● **Problem description**:
From the data below, return the exact lines starting at the line containing "blue pawn: 2 -> 0" and ending at the line containing "red tape: 0 -> 1", both included, and nothing else.

⁂

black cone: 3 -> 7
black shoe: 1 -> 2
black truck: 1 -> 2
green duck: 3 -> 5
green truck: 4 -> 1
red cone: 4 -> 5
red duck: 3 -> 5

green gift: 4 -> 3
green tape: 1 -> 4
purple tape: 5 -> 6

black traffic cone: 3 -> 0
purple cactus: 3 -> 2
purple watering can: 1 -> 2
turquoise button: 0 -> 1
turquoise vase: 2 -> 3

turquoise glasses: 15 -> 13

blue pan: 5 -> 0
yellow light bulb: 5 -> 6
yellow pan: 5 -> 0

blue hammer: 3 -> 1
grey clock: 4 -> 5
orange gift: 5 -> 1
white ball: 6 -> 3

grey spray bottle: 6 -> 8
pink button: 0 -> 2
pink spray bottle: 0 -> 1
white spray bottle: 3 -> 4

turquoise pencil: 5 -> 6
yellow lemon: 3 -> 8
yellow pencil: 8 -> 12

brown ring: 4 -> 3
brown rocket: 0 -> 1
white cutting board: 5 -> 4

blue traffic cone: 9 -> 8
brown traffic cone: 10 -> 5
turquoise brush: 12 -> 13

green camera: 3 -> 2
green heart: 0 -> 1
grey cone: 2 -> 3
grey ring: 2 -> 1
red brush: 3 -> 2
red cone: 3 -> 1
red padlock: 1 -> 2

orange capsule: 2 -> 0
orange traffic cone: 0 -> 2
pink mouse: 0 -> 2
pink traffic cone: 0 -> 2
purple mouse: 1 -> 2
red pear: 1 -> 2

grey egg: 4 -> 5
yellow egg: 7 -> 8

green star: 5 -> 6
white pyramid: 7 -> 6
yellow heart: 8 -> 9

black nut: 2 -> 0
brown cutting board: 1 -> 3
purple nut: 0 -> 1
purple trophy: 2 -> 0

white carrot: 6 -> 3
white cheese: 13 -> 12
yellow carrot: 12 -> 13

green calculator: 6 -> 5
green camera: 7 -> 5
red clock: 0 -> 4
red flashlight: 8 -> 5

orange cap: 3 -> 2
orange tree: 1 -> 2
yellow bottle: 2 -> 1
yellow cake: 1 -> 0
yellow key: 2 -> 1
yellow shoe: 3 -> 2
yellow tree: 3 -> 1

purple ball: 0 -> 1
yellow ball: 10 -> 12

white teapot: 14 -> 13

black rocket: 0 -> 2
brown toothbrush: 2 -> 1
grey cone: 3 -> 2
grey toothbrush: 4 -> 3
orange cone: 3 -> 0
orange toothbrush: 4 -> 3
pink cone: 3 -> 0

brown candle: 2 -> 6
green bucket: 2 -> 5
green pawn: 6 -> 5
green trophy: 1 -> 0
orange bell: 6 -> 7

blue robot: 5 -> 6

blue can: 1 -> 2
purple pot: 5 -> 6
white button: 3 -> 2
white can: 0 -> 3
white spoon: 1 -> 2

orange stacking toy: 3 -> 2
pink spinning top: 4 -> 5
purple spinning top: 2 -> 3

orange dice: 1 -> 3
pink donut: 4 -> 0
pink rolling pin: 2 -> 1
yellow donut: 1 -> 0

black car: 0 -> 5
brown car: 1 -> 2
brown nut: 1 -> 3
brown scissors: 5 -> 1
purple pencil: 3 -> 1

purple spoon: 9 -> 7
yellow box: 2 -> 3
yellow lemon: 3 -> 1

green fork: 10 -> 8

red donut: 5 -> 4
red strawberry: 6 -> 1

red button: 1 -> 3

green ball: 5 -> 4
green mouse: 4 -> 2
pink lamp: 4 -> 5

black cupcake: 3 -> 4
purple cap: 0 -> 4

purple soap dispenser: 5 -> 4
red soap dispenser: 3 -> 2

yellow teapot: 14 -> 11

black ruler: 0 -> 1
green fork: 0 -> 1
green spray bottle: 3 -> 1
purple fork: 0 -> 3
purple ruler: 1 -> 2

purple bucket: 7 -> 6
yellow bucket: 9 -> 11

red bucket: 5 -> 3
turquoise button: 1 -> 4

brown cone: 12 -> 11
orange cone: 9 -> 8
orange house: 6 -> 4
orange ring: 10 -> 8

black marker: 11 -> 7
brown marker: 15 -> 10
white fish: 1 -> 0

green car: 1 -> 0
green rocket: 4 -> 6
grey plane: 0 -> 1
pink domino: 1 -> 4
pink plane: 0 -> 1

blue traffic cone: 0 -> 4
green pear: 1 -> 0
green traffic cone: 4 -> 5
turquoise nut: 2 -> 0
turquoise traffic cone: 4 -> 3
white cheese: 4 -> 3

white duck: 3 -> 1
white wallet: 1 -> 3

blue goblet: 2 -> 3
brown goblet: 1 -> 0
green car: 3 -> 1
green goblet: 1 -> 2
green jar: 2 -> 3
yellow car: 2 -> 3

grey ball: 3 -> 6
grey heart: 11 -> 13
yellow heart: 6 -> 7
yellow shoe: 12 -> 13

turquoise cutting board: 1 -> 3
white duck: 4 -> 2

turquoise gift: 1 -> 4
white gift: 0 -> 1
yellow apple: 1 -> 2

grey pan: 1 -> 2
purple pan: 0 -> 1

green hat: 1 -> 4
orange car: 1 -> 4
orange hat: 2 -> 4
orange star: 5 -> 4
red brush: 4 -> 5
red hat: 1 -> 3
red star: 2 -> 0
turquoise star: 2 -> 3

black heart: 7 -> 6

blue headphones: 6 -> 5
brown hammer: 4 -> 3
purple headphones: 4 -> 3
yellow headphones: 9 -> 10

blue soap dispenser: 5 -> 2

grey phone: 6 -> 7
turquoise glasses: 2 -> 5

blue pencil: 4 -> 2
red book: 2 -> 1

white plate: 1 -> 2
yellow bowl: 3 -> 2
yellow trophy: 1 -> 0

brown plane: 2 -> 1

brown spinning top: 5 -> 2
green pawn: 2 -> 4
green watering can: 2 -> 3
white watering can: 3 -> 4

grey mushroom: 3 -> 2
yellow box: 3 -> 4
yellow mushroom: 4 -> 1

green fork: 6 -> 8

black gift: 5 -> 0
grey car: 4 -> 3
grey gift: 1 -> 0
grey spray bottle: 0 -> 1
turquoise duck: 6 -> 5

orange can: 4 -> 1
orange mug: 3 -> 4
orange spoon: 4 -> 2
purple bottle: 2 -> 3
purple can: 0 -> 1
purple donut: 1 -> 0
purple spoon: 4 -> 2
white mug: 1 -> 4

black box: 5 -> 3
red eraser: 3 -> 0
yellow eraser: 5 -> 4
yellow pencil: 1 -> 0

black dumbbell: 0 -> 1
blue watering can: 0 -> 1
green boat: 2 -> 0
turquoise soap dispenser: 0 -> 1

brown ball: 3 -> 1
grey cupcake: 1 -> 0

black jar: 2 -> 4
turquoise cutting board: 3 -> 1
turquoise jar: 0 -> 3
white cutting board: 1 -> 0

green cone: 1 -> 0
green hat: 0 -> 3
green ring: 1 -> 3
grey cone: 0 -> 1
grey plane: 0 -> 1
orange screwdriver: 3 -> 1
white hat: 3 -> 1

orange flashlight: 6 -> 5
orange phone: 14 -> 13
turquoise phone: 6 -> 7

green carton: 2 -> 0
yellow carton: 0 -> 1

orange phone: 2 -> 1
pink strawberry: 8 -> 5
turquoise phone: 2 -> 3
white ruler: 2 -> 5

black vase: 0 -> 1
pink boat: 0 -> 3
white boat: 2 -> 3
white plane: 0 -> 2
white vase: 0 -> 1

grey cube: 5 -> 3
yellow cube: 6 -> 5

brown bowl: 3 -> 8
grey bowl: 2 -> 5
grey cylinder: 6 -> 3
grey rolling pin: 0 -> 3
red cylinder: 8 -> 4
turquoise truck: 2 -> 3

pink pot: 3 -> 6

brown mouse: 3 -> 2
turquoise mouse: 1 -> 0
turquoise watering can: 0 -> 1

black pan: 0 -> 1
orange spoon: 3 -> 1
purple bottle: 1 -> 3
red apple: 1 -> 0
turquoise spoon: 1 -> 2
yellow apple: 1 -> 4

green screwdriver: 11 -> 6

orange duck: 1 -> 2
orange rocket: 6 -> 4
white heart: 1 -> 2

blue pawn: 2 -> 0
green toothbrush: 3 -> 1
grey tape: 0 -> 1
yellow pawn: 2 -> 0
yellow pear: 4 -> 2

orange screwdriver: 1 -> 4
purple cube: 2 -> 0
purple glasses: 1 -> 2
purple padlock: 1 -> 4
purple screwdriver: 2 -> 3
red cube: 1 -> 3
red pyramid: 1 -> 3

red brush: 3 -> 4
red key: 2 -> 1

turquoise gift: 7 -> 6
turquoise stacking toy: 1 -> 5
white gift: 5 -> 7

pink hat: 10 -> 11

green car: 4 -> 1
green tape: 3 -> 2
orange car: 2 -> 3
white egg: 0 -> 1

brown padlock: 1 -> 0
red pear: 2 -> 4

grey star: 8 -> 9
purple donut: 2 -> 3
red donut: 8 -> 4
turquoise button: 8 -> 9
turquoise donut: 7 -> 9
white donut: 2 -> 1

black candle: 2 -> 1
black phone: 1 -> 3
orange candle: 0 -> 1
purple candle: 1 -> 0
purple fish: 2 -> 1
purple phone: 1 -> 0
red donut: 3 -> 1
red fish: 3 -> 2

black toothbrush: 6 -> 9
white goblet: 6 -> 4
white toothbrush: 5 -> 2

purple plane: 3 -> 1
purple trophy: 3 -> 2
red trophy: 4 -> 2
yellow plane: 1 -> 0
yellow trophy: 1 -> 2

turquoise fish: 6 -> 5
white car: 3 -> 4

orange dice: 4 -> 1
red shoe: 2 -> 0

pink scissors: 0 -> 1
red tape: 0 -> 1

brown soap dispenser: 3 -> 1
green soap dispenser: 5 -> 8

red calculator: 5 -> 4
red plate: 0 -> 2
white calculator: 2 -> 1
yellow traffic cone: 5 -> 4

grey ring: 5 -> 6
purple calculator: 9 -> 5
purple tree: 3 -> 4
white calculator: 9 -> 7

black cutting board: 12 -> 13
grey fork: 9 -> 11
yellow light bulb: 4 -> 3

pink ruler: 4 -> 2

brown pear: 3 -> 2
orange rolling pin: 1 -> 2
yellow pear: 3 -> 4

⁂

● **Response below**:
blue pawn: 2 -> 0
green toothbrush: 3 -> 1
grey tape: 0 -> 1
yellow pawn: 2 -> 0
yellow pear: 4 -> 2

orange screwdriver: 1 -> 4
purple cube: 2 -> 0
purple glasses: 1 -> 2
purple padlock: 1 -> 4
purple screwdriver: 2 -> 3
red cube: 1 -> 3
red pyramid: 1 -> 3

red brush: 3 -> 4
red key: 2 -> 1

turquoise gift: 7 -> 6
turquoise stacking toy: 1 -> 5
white gift: 5 -> 7

pink hat: 10 -> 11

green car: 4 -> 1
green tape: 3 -> 2
orange car: 2 -> 3
white egg: 0 -> 1

brown padlock: 1 -> 0
red pear: 2 -> 4

grey star: 8 -> 9
purple donut: 2 -> 3
red donut: 8 -> 4
turquoise button: 8 -> 9
turquoise donut: 7 -> 9
white donut: 2 -> 1

black candle: 2 -> 1
black phone: 1 -> 3
orange candle: 0 -> 1
purple candle: 1 -> 0
purple fish: 2 -> 1
purple phone: 1 -> 0
red donut: 3 -> 1
red fish: 3 -> 2

black toothbrush: 6 -> 9
white goblet: 6 -> 4
white toothbrush: 5 -> 2

purple plane: 3 -> 1
purple trophy: 3 -> 2
red trophy: 4 -> 2
yellow plane: 1 -> 0
yellow trophy: 1 -> 2

turquoise fish: 6 -> 5
white car: 3 -> 4

orange dice: 4 -> 1
red shoe: 2 -> 0

pink scissors: 0 -> 1
red tape: 0 -> 1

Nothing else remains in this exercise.